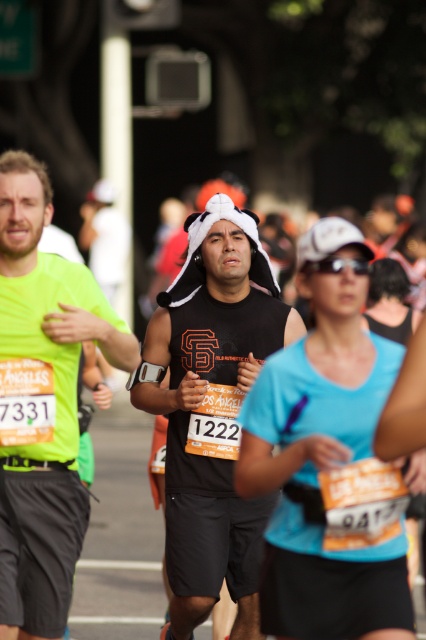
What is the 2D coordinate of the black matte tank top at center?

The black matte tank top at center is located at the 2D coordinate point of (212, 410).

Based on the scene description, which runner is taller, the one wearing the black matte tank top at center or the one in the neon green fabric shirt at left?

The black matte tank top at center is much taller than the neon green fabric shirt at left according to the description.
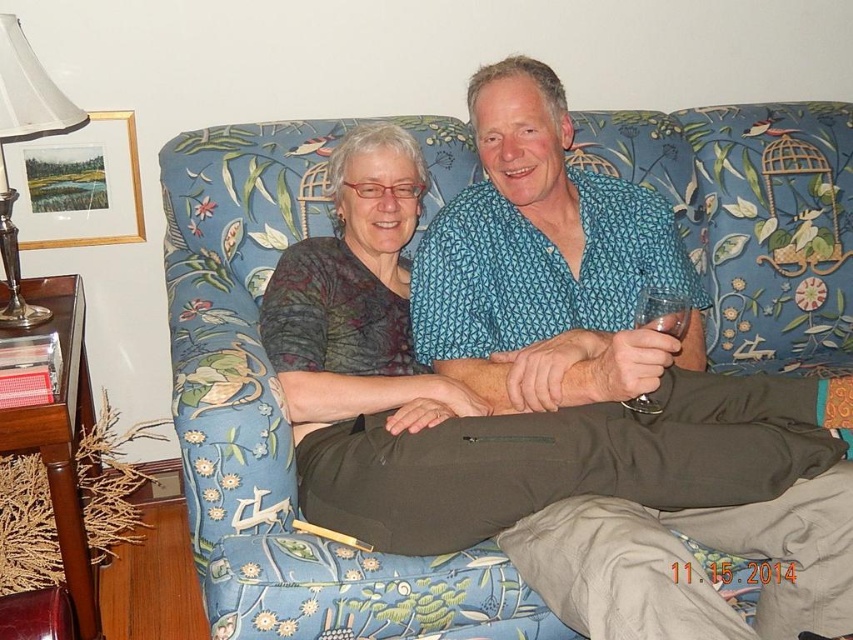
Can you confirm if floral fabric couch at center is wider than blue printed shirt at center?

Yes.

In the scene shown: Is floral fabric couch at center taller than blue printed shirt at center?

Yes, floral fabric couch at center is taller than blue printed shirt at center.

Where is `floral fabric couch at center`? Image resolution: width=853 pixels, height=640 pixels. floral fabric couch at center is located at coordinates (283, 417).

Does point (202, 148) come in front of point (9, 264)?

No, it is not.

The height and width of the screenshot is (640, 853). I want to click on floral fabric couch at center, so click(283, 417).

Is blue printed shirt at center positioned at the back of silver metallic lampshade at upper left?

That is False.

Can you confirm if blue printed shirt at center is wider than silver metallic lampshade at upper left?

Correct, the width of blue printed shirt at center exceeds that of silver metallic lampshade at upper left.

Which is in front, point (434, 326) or point (9, 108)?

Point (9, 108)

This screenshot has width=853, height=640. What are the coordinates of `blue printed shirt at center` in the screenshot? It's located at (544, 262).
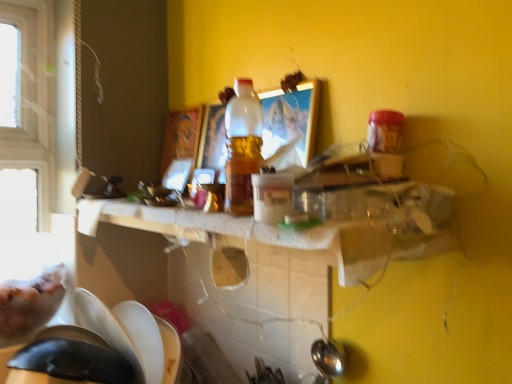
Where is `translucent plastic bottle at center`? The width and height of the screenshot is (512, 384). translucent plastic bottle at center is located at coordinates (242, 147).

What do you see at coordinates (242, 147) in the screenshot? The height and width of the screenshot is (384, 512). I see `translucent plastic bottle at center` at bounding box center [242, 147].

The height and width of the screenshot is (384, 512). In order to click on white paper towel at center in this screenshot , I will do `click(319, 226)`.

What is the approximate height of white paper towel at center?

The height of white paper towel at center is 6.15 centimeters.

The image size is (512, 384). Describe the element at coordinates (319, 226) in the screenshot. I see `white paper towel at center` at that location.

In order to face white paper towel at center, should I rotate leftwards or rightwards?

To align with it, rotate left about 4.973°.

Measure the distance between point [357,261] and camera.

They are 21.06 inches apart.

The height and width of the screenshot is (384, 512). In order to click on translucent plastic bottle at center in this screenshot , I will do `click(242, 147)`.

Does translucent plastic bottle at center appear on the right side of white paper towel at center?

Yes.

In the scene shown: Is translucent plastic bottle at center in front of or behind white paper towel at center in the image?

In the image, translucent plastic bottle at center appears behind white paper towel at center.

Which is behind, point (241, 142) or point (84, 223)?

The point (84, 223) is behind.

From the image's perspective, is translucent plastic bottle at center above white paper towel at center?

Yes, from the image's perspective, translucent plastic bottle at center is over white paper towel at center.

From a real-world perspective, between translucent plastic bottle at center and white paper towel at center, who is vertically higher?

translucent plastic bottle at center is physically above.

Which object is wider, translucent plastic bottle at center or white paper towel at center?

With larger width is white paper towel at center.

Is translucent plastic bottle at center shorter than white paper towel at center?

Incorrect, the height of translucent plastic bottle at center does not fall short of that of white paper towel at center.

Considering the sizes of objects translucent plastic bottle at center and white paper towel at center in the image provided, who is smaller, translucent plastic bottle at center or white paper towel at center?

With smaller size is translucent plastic bottle at center.

Can we say translucent plastic bottle at center lies outside white paper towel at center?

translucent plastic bottle at center is positioned outside white paper towel at center.

Is translucent plastic bottle at center not near white paper towel at center?

No, translucent plastic bottle at center is not far away from white paper towel at center.

Is translucent plastic bottle at center oriented away from white paper towel at center?

No.

Where is `bottle that is on the right side of white paper towel at center`? This screenshot has width=512, height=384. bottle that is on the right side of white paper towel at center is located at coordinates (242, 147).

Which object is positioned more to the right, white paper towel at center or translucent plastic bottle at center?

Positioned to the right is translucent plastic bottle at center.

In the scene shown: In the image, is white paper towel at center positioned in front of or behind translucent plastic bottle at center?

Visually, white paper towel at center is located in front of translucent plastic bottle at center.

Is point (394, 253) closer to camera compared to point (237, 106)?

Yes, point (394, 253) is in front of point (237, 106).

From the image's perspective, would you say white paper towel at center is shown under translucent plastic bottle at center?

Yes, from the image's perspective, white paper towel at center is beneath translucent plastic bottle at center.

From a real-world perspective, is white paper towel at center located higher than translucent plastic bottle at center?

Incorrect, from a real-world perspective, white paper towel at center is lower than translucent plastic bottle at center.

Between white paper towel at center and translucent plastic bottle at center, which one has smaller width?

Thinner between the two is translucent plastic bottle at center.

Can you confirm if white paper towel at center is shorter than translucent plastic bottle at center?

Yes.

Is white paper towel at center bigger than translucent plastic bottle at center?

Correct, white paper towel at center is larger in size than translucent plastic bottle at center.

Do you think white paper towel at center is within translucent plastic bottle at center, or outside of it?

white paper towel at center cannot be found inside translucent plastic bottle at center.

Are white paper towel at center and translucent plastic bottle at center located far from each other?

That's not correct — white paper towel at center is a little close to translucent plastic bottle at center.

Could you tell me if white paper towel at center is turned towards translucent plastic bottle at center?

No, white paper towel at center is not turned towards translucent plastic bottle at center.

Measure the distance from white paper towel at center to translucent plastic bottle at center.

white paper towel at center and translucent plastic bottle at center are 6.85 inches apart.

You are a GUI agent. You are given a task and a screenshot of the screen. Output one action in this format:
    pyautogui.click(x=<x>, y=<y>)
    Task: Click on the bottle above the white paper towel at center (from the image's perspective)
    The width and height of the screenshot is (512, 384).
    Given the screenshot: What is the action you would take?
    pyautogui.click(x=242, y=147)

I want to click on counter top below the translucent plastic bottle at center (from the image's perspective), so click(x=319, y=226).

Where is `counter top that appears on the left of translucent plastic bottle at center`? The image size is (512, 384). counter top that appears on the left of translucent plastic bottle at center is located at coordinates (319, 226).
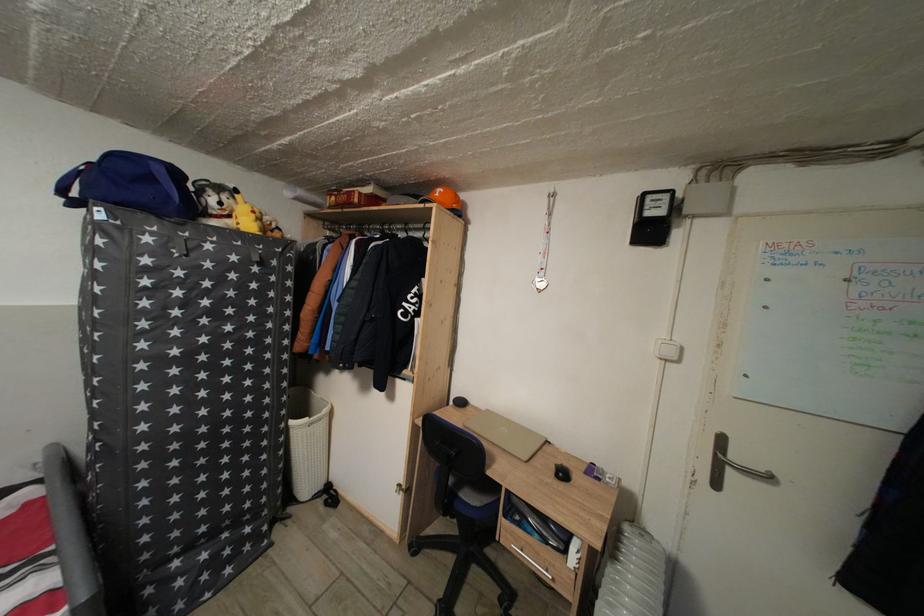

◆ ◆ ◆ ◆ ◆ ◆ ◆

GOAL OF THE EXERCISE>
Return every line of the material that contains the word "wider", copied in full.

TASK OUTPUT>
Can you confirm if floral fabric couch at center is wider than blue printed shirt at center?
Can you confirm if blue printed shirt at center is wider than silver metallic lampshade at upper left?
Which object is wider, translucent plastic bottle at center or white paper towel at center?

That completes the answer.